— Data —
·····
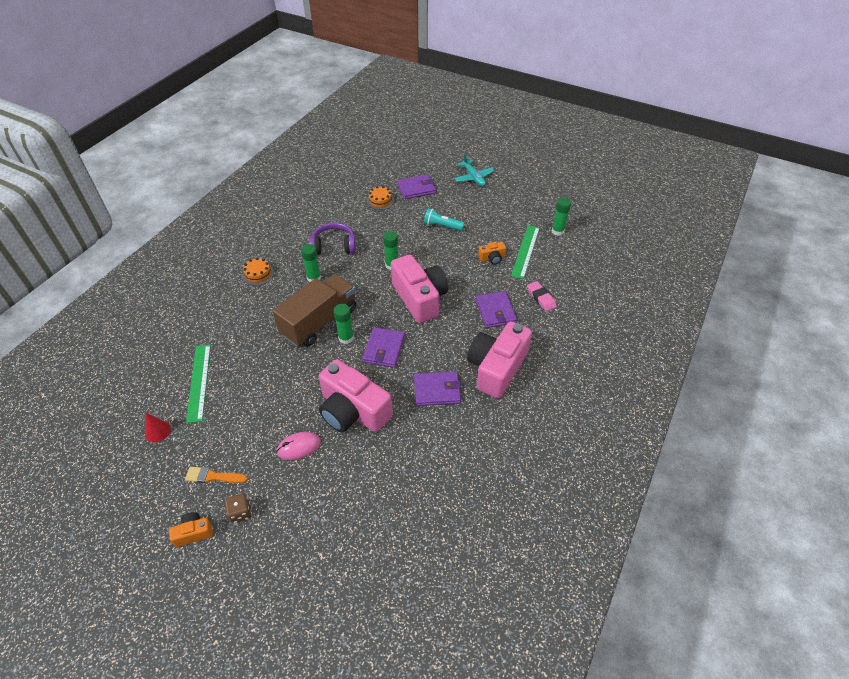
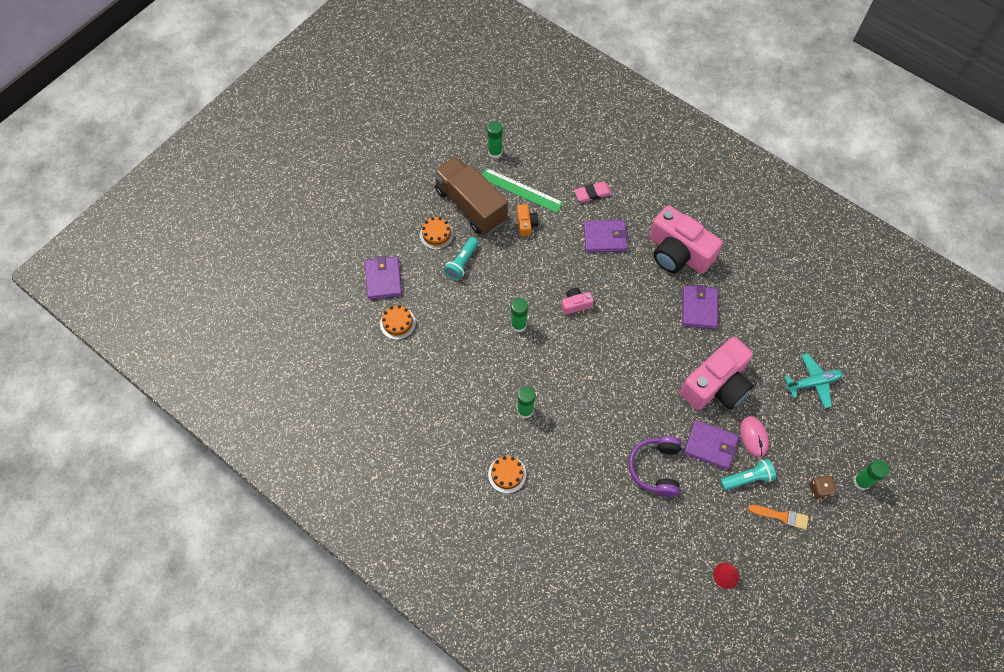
camera: 80 degrees left, 15 degrees up
(194, 533) = (837, 531): orange camera -> none
(199, 382) = (666, 536): green ruler -> none
(213, 476) = (781, 516): orange brush -> orange brush turned 90 degrees counterclockwise
(254, 443) = (747, 478): none -> turquoise flashlight
(319, 321) = (595, 408): brown truck -> brown truck (470, 205)
(334, 246) = (473, 384): purple headphones -> purple headphones (655, 468)
(346, 338) = (622, 383): green glue stick -> green glue stick (861, 482)
(384, 349) = (642, 348): purple wallet -> purple wallet (710, 445)
(420, 298) = (575, 304): pink camera -> pink camera, size x0.43
(464, 209) = (436, 234): none -> orange cake
(473, 178) = (378, 212): turquoise plane -> turquoise plane (813, 383)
·····
A reply should hold exactly the lines from the one containing "(464, 209) = (436, 234): none -> orange cake" through the end of the data above, nothing more.

— Written solution —
(464, 209) = (436, 234): none -> orange cake
(473, 178) = (378, 212): turquoise plane -> turquoise plane (813, 383)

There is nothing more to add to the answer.